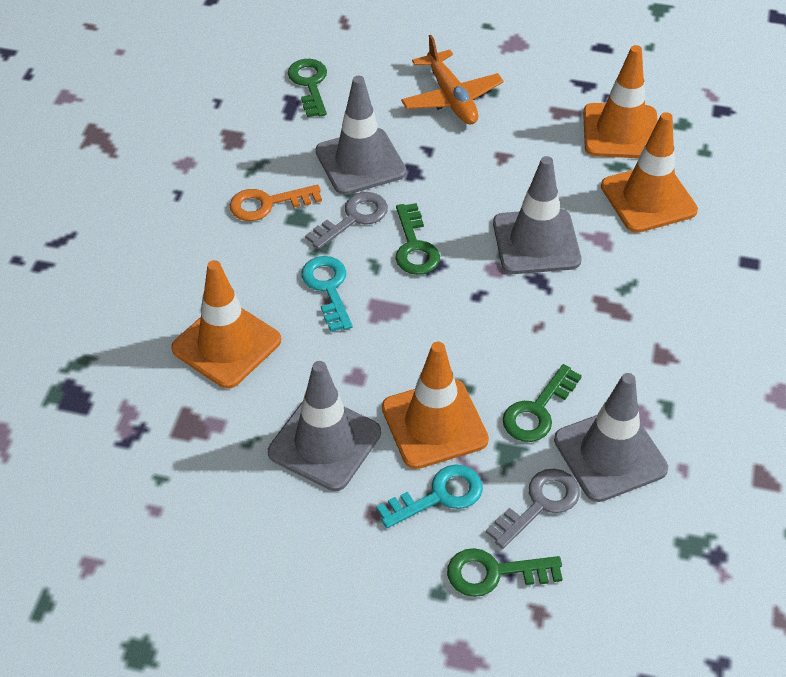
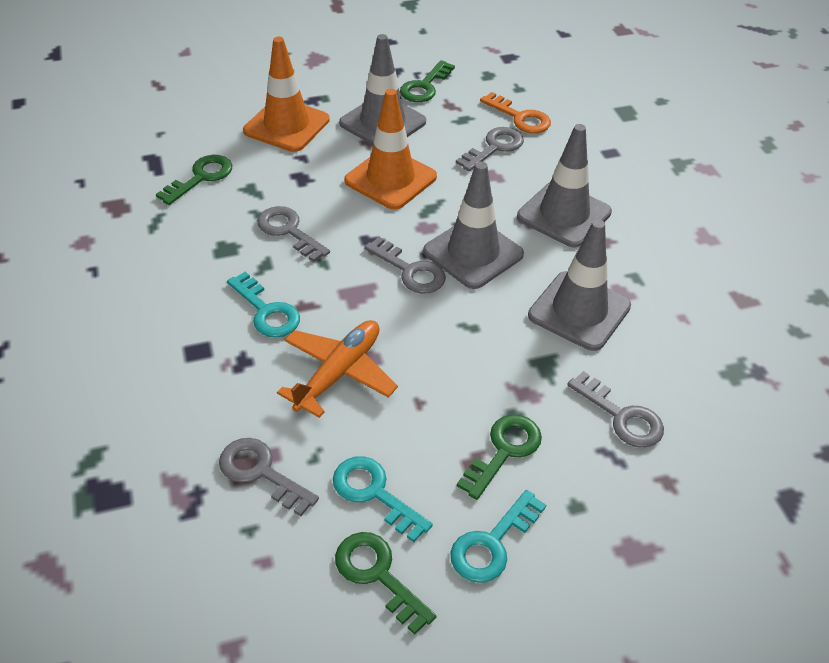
grey key: 2 -> 5
orange traffic cone: 4 -> 2
turquoise key: 2 -> 3

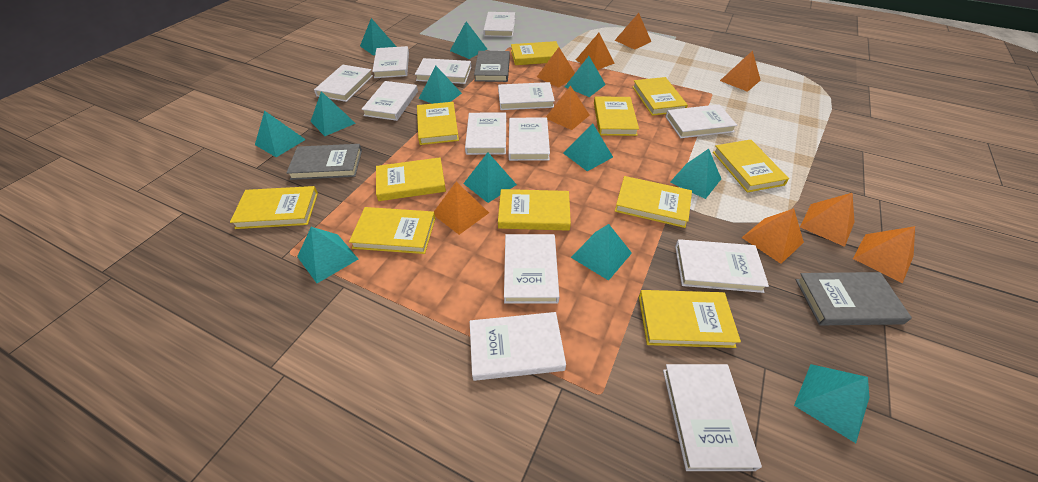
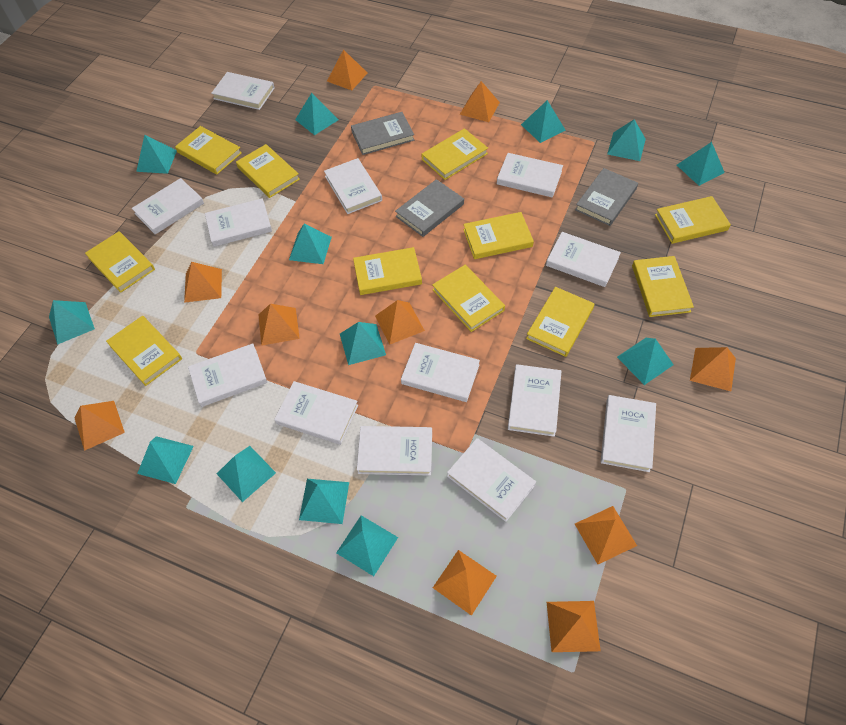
orange pyramid: 9 -> 10
turquoise pyramid: 12 -> 13

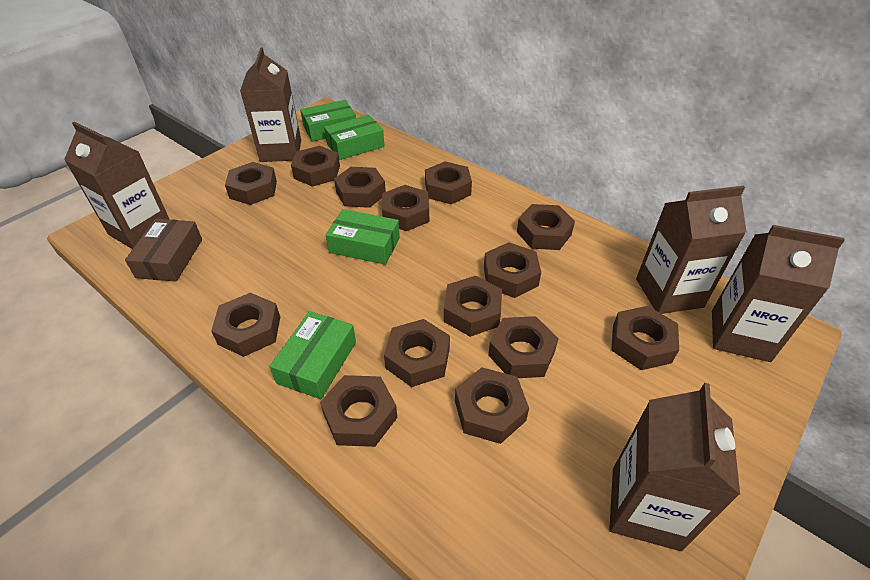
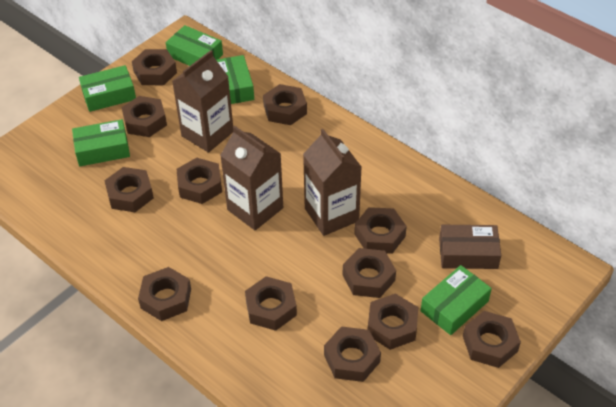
brown carton: 5 -> 3
brown nut: 14 -> 12
green box: 4 -> 5

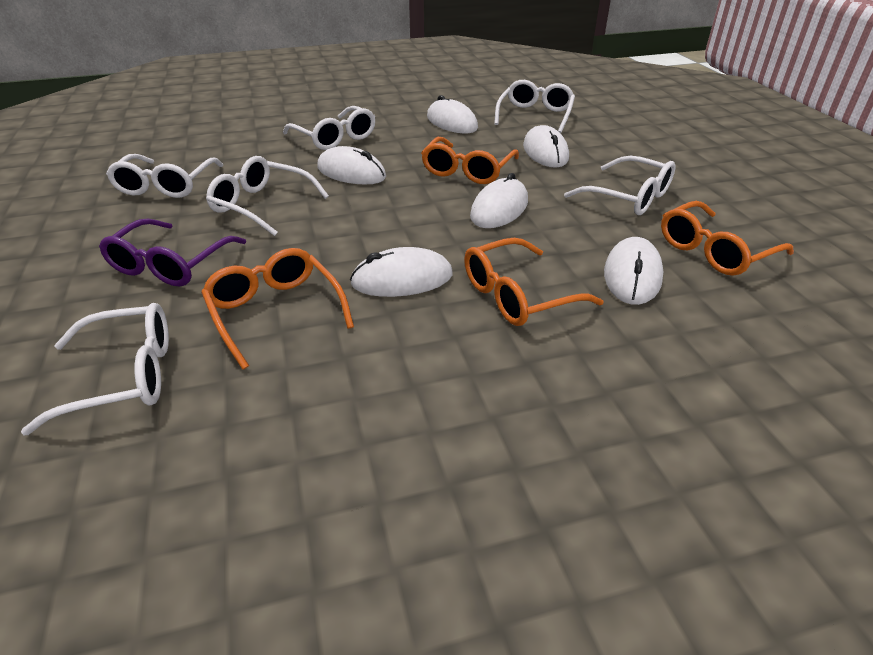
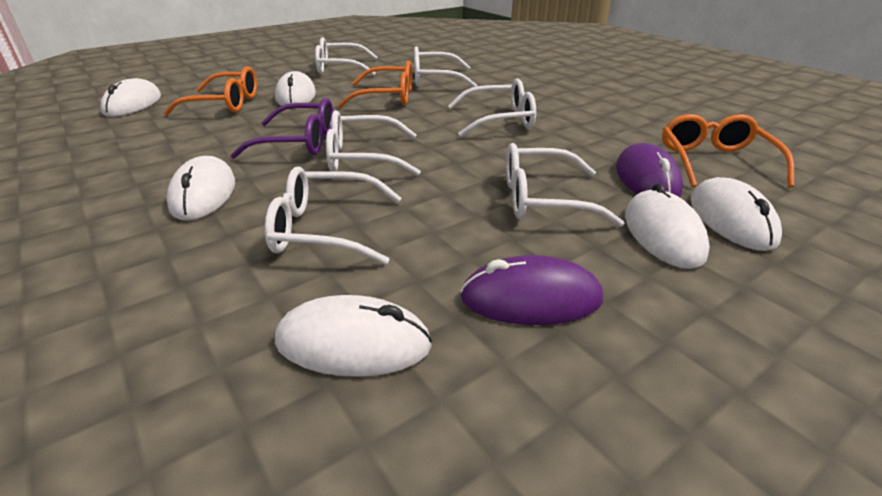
orange glasses: 4 -> 3
purple mouse: 0 -> 2

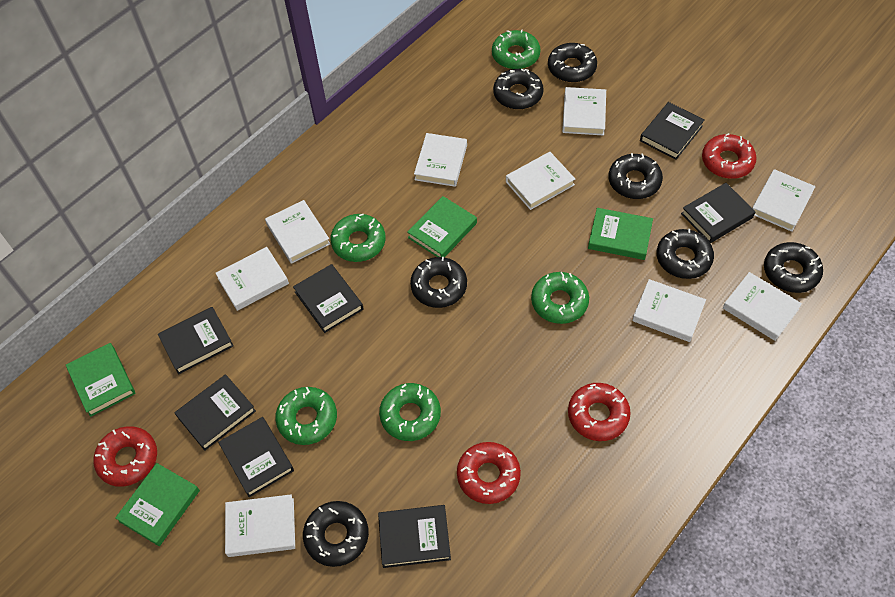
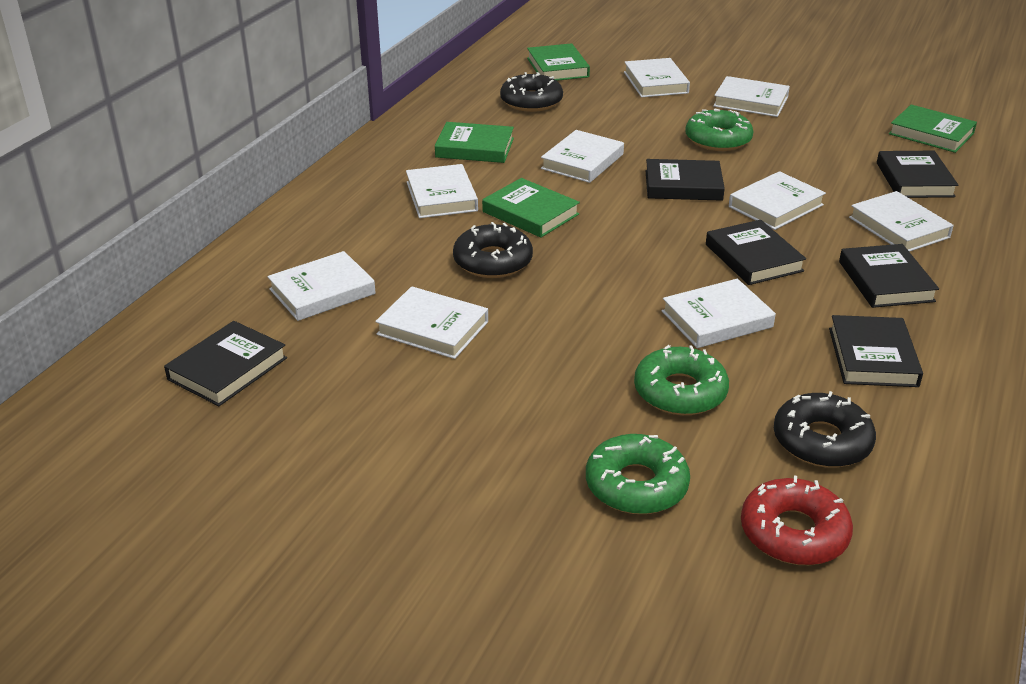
black book: 7 -> 6
black donut: 7 -> 3
green donut: 5 -> 3
red donut: 4 -> 1

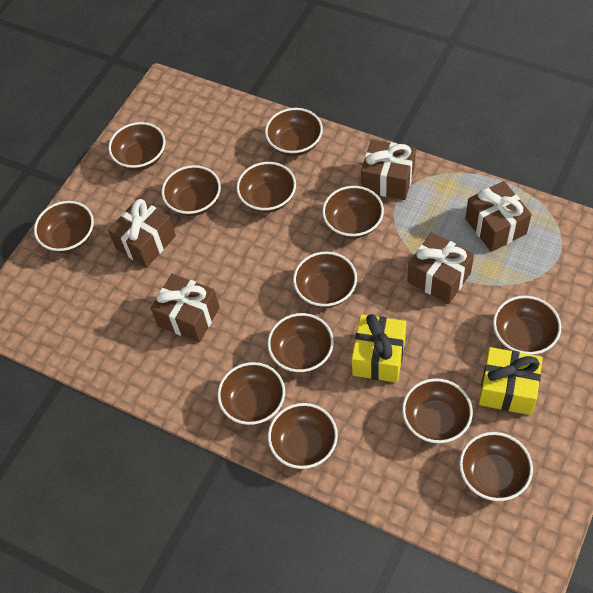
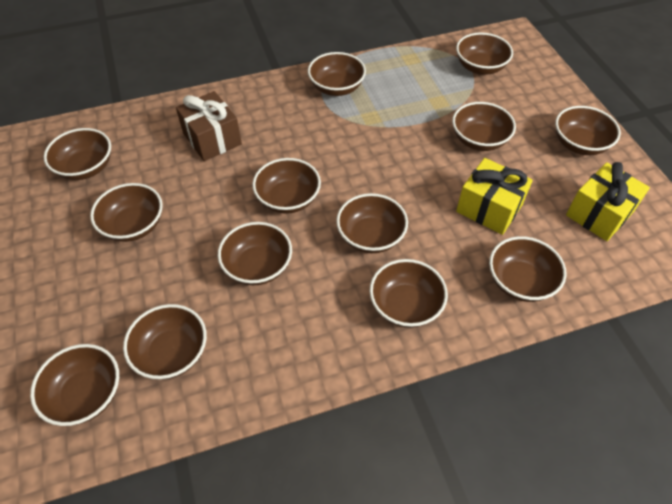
brown gift: 5 -> 1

Your instructions:
Everything in the records that precede this task must be written out again exactly, except the pictures.

Answer area:
grey key: 2 -> 5
orange traffic cone: 4 -> 2
turquoise key: 2 -> 3

orange pyramid: 9 -> 10
turquoise pyramid: 12 -> 13

brown carton: 5 -> 3
brown nut: 14 -> 12
green box: 4 -> 5

orange glasses: 4 -> 3
purple mouse: 0 -> 2

black book: 7 -> 6
black donut: 7 -> 3
green donut: 5 -> 3
red donut: 4 -> 1

brown gift: 5 -> 1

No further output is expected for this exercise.